START DATA SECTION

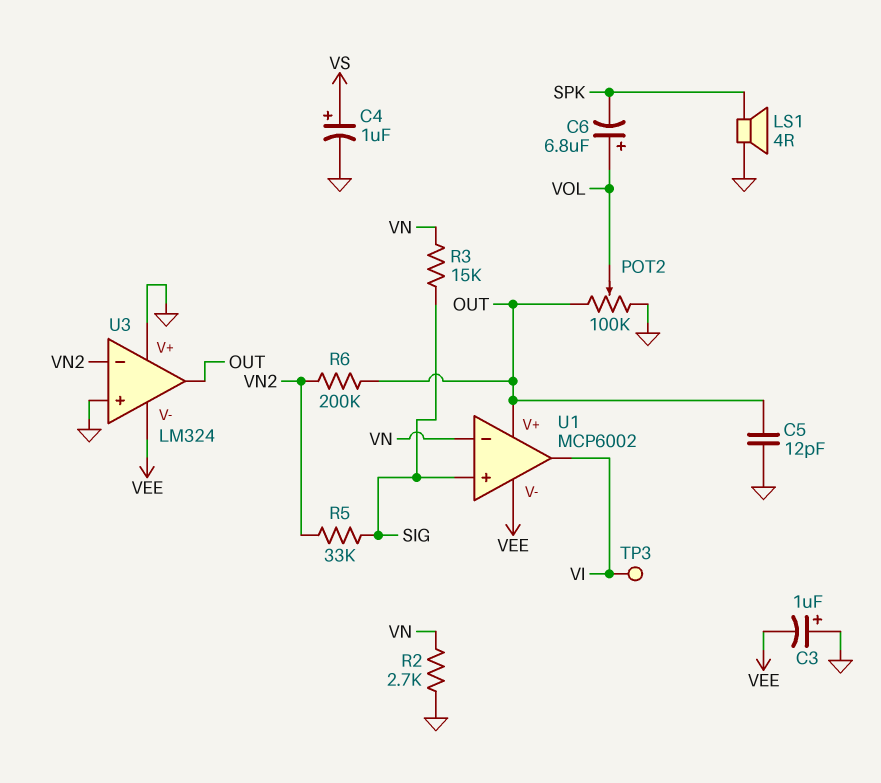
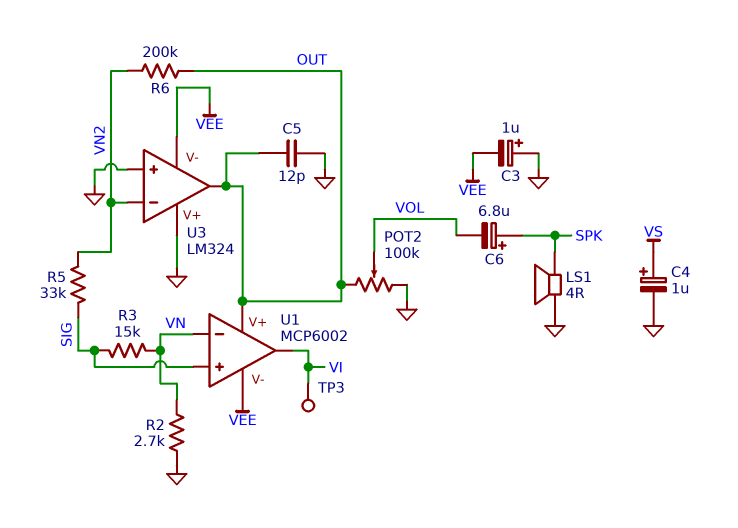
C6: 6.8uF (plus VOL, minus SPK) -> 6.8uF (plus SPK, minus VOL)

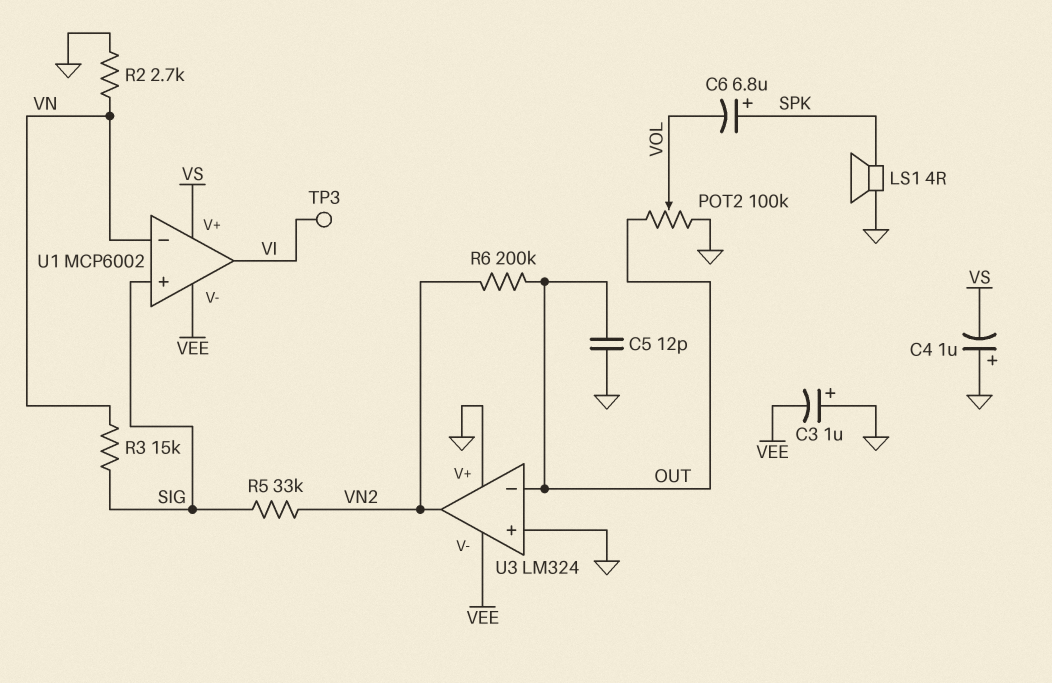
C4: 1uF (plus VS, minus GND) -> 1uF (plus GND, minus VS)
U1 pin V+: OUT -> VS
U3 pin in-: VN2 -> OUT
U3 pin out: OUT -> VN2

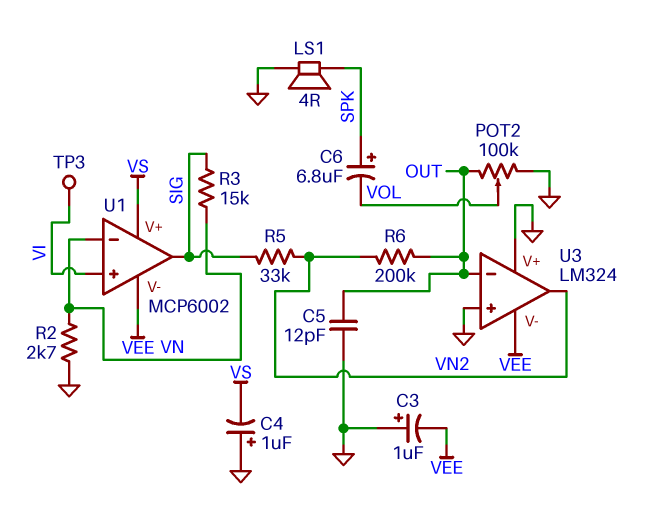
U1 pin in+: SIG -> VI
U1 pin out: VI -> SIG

END DATA SECTION

WHAT NEEDS TO BE DONE => Reproduce the listing exactly. Leave its pictures out.

SOLUTION =>
C6: 6.8uF (plus VOL, minus SPK) -> 6.8uF (plus SPK, minus VOL)

C4: 1uF (plus VS, minus GND) -> 1uF (plus GND, minus VS)
U1 pin V+: OUT -> VS
U3 pin in-: VN2 -> OUT
U3 pin out: OUT -> VN2

U1 pin in+: SIG -> VI
U1 pin out: VI -> SIG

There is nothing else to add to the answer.